Data shown:
· · · · · · ·

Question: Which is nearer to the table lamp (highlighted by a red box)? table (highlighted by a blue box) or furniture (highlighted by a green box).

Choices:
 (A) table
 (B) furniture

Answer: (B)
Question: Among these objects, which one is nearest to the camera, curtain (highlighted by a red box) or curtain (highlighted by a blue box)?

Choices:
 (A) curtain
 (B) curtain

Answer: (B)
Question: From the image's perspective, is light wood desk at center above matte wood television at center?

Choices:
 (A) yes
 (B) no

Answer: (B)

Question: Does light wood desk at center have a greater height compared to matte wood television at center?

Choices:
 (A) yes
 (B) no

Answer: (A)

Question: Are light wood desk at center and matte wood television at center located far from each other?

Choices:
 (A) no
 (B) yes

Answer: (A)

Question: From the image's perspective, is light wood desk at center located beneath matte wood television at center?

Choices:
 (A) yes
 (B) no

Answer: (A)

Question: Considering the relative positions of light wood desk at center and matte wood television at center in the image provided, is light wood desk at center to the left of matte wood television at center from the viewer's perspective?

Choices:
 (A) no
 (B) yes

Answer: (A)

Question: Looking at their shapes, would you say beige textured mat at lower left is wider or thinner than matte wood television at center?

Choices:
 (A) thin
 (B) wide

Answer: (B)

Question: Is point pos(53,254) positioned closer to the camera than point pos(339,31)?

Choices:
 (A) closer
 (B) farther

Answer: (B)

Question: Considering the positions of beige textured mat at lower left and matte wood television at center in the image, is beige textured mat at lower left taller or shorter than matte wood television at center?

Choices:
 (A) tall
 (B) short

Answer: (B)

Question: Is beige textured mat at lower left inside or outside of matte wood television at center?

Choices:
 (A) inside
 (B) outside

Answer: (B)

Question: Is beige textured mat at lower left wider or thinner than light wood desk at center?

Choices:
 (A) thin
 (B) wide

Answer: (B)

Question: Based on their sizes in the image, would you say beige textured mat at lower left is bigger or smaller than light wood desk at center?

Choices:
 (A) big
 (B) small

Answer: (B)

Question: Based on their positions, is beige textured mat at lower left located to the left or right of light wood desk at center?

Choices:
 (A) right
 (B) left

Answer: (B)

· · · · · · ·

The request:
Copy out every one of the items above word for word, leaving nothing out and changing nothing.

Output for this task:
Question: Which is nearer to the table lamp (highlighted by a red box)? table (highlighted by a blue box) or furniture (highlighted by a green box).

Choices:
 (A) table
 (B) furniture

Answer: (B)
Question: Among these objects, which one is nearest to the camera, curtain (highlighted by a red box) or curtain (highlighted by a blue box)?

Choices:
 (A) curtain
 (B) curtain

Answer: (B)
Question: From the image's perspective, is light wood desk at center above matte wood television at center?

Choices:
 (A) yes
 (B) no

Answer: (B)

Question: Does light wood desk at center have a greater height compared to matte wood television at center?

Choices:
 (A) yes
 (B) no

Answer: (A)

Question: Are light wood desk at center and matte wood television at center located far from each other?

Choices:
 (A) no
 (B) yes

Answer: (A)

Question: From the image's perspective, is light wood desk at center located beneath matte wood television at center?

Choices:
 (A) yes
 (B) no

Answer: (A)

Question: Considering the relative positions of light wood desk at center and matte wood television at center in the image provided, is light wood desk at center to the left of matte wood television at center from the viewer's perspective?

Choices:
 (A) no
 (B) yes

Answer: (A)

Question: Looking at their shapes, would you say beige textured mat at lower left is wider or thinner than matte wood television at center?

Choices:
 (A) thin
 (B) wide

Answer: (B)

Question: Is point pos(53,254) positioned closer to the camera than point pos(339,31)?

Choices:
 (A) closer
 (B) farther

Answer: (B)

Question: Considering the positions of beige textured mat at lower left and matte wood television at center in the image, is beige textured mat at lower left taller or shorter than matte wood television at center?

Choices:
 (A) tall
 (B) short

Answer: (B)

Question: Is beige textured mat at lower left inside or outside of matte wood television at center?

Choices:
 (A) inside
 (B) outside

Answer: (B)

Question: Is beige textured mat at lower left wider or thinner than light wood desk at center?

Choices:
 (A) thin
 (B) wide

Answer: (B)

Question: Based on their sizes in the image, would you say beige textured mat at lower left is bigger or smaller than light wood desk at center?

Choices:
 (A) big
 (B) small

Answer: (B)

Question: Based on their positions, is beige textured mat at lower left located to the left or right of light wood desk at center?

Choices:
 (A) right
 (B) left

Answer: (B)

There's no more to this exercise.